* REQUEST: Take the material below and reproduce, word for word, only the lines from the line with "yellow key: 3 -> 1" through the line with "brown headphones: 1 -> 2".

* RECORDS SUPPLIED:
= Beginning of Section =

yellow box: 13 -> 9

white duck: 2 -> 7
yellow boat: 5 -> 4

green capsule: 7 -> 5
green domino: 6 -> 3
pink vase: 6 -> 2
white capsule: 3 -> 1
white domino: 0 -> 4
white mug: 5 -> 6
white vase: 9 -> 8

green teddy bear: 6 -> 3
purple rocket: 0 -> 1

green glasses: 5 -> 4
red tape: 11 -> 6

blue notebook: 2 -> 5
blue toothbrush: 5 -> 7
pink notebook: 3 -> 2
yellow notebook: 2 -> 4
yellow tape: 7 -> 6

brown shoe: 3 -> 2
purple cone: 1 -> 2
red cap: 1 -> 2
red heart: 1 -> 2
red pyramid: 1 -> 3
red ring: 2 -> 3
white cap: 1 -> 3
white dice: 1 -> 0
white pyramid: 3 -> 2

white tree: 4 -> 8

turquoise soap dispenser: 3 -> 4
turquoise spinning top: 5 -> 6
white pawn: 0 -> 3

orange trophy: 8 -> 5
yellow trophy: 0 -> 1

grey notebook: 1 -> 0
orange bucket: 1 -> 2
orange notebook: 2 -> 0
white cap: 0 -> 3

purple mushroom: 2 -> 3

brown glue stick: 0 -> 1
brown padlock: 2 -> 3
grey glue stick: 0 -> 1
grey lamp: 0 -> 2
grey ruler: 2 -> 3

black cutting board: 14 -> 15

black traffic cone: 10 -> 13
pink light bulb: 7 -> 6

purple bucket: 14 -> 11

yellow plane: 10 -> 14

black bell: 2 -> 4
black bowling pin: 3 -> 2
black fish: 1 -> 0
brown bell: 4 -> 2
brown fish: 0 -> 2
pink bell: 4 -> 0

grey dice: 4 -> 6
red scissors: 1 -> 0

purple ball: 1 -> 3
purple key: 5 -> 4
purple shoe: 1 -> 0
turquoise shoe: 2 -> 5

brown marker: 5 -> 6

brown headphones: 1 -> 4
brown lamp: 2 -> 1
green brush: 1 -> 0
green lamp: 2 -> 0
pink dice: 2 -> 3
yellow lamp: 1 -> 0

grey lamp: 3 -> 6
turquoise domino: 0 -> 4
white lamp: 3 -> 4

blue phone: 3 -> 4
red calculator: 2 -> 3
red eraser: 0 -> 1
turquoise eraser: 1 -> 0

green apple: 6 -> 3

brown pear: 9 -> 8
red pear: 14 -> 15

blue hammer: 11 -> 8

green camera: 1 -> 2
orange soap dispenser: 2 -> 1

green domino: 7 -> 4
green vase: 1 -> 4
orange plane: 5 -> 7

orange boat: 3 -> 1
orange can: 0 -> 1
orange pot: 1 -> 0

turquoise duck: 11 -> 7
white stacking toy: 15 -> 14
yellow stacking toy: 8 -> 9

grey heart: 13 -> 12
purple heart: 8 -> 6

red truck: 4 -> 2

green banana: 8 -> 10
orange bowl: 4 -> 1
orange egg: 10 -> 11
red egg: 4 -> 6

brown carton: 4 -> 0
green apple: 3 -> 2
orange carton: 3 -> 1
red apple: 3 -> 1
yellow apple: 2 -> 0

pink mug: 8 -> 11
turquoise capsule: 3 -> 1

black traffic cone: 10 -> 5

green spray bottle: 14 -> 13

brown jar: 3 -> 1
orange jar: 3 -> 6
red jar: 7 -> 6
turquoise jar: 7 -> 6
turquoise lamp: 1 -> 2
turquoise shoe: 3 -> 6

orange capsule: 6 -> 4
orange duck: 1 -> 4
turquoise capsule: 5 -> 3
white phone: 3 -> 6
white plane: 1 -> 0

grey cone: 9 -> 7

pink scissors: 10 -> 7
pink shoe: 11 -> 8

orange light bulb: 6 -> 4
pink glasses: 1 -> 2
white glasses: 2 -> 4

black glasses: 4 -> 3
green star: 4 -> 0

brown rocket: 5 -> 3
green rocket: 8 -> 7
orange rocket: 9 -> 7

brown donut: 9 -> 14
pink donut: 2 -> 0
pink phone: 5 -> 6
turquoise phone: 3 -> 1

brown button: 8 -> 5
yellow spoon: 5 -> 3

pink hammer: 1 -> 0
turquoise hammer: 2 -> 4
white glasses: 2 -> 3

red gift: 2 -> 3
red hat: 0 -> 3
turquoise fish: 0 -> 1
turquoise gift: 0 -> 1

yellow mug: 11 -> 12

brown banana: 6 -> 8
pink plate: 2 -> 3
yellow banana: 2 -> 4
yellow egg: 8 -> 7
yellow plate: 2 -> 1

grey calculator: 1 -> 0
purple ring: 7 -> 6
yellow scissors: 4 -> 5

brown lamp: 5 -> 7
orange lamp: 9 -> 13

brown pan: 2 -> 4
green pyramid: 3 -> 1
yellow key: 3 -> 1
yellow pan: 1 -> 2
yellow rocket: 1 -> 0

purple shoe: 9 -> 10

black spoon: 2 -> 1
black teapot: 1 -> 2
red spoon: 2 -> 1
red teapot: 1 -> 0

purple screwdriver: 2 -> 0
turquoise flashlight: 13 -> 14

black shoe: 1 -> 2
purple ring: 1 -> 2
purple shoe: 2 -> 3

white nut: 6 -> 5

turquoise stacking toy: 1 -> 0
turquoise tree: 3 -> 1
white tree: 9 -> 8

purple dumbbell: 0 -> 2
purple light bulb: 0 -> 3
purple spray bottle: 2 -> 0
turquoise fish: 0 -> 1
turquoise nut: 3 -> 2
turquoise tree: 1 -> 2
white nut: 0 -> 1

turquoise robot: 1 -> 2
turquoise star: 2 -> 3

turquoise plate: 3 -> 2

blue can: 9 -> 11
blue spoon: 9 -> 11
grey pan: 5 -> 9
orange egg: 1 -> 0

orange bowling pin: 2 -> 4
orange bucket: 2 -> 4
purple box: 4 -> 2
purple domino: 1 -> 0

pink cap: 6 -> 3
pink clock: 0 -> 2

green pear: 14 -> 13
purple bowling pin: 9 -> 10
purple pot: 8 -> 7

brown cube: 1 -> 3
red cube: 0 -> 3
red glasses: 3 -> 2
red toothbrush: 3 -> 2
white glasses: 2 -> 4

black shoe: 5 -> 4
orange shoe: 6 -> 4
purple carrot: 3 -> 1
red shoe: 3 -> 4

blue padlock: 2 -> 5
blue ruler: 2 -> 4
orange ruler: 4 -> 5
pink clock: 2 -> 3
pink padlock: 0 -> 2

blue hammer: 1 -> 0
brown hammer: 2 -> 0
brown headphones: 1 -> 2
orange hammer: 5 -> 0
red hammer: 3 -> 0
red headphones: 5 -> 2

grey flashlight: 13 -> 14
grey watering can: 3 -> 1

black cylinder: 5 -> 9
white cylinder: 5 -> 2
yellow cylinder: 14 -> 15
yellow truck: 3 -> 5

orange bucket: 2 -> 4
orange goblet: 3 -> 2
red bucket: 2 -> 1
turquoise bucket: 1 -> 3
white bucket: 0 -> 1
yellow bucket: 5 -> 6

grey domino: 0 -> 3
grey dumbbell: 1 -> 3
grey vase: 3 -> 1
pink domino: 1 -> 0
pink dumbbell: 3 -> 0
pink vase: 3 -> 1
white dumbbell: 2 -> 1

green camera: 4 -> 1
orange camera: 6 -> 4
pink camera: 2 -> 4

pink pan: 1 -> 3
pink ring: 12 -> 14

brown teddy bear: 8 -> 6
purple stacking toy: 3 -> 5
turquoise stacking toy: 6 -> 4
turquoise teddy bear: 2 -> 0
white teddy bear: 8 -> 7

= End of Section =

* THE ANSWER:
yellow key: 3 -> 1
yellow pan: 1 -> 2
yellow rocket: 1 -> 0

purple shoe: 9 -> 10

black spoon: 2 -> 1
black teapot: 1 -> 2
red spoon: 2 -> 1
red teapot: 1 -> 0

purple screwdriver: 2 -> 0
turquoise flashlight: 13 -> 14

black shoe: 1 -> 2
purple ring: 1 -> 2
purple shoe: 2 -> 3

white nut: 6 -> 5

turquoise stacking toy: 1 -> 0
turquoise tree: 3 -> 1
white tree: 9 -> 8

purple dumbbell: 0 -> 2
purple light bulb: 0 -> 3
purple spray bottle: 2 -> 0
turquoise fish: 0 -> 1
turquoise nut: 3 -> 2
turquoise tree: 1 -> 2
white nut: 0 -> 1

turquoise robot: 1 -> 2
turquoise star: 2 -> 3

turquoise plate: 3 -> 2

blue can: 9 -> 11
blue spoon: 9 -> 11
grey pan: 5 -> 9
orange egg: 1 -> 0

orange bowling pin: 2 -> 4
orange bucket: 2 -> 4
purple box: 4 -> 2
purple domino: 1 -> 0

pink cap: 6 -> 3
pink clock: 0 -> 2

green pear: 14 -> 13
purple bowling pin: 9 -> 10
purple pot: 8 -> 7

brown cube: 1 -> 3
red cube: 0 -> 3
red glasses: 3 -> 2
red toothbrush: 3 -> 2
white glasses: 2 -> 4

black shoe: 5 -> 4
orange shoe: 6 -> 4
purple carrot: 3 -> 1
red shoe: 3 -> 4

blue padlock: 2 -> 5
blue ruler: 2 -> 4
orange ruler: 4 -> 5
pink clock: 2 -> 3
pink padlock: 0 -> 2

blue hammer: 1 -> 0
brown hammer: 2 -> 0
brown headphones: 1 -> 2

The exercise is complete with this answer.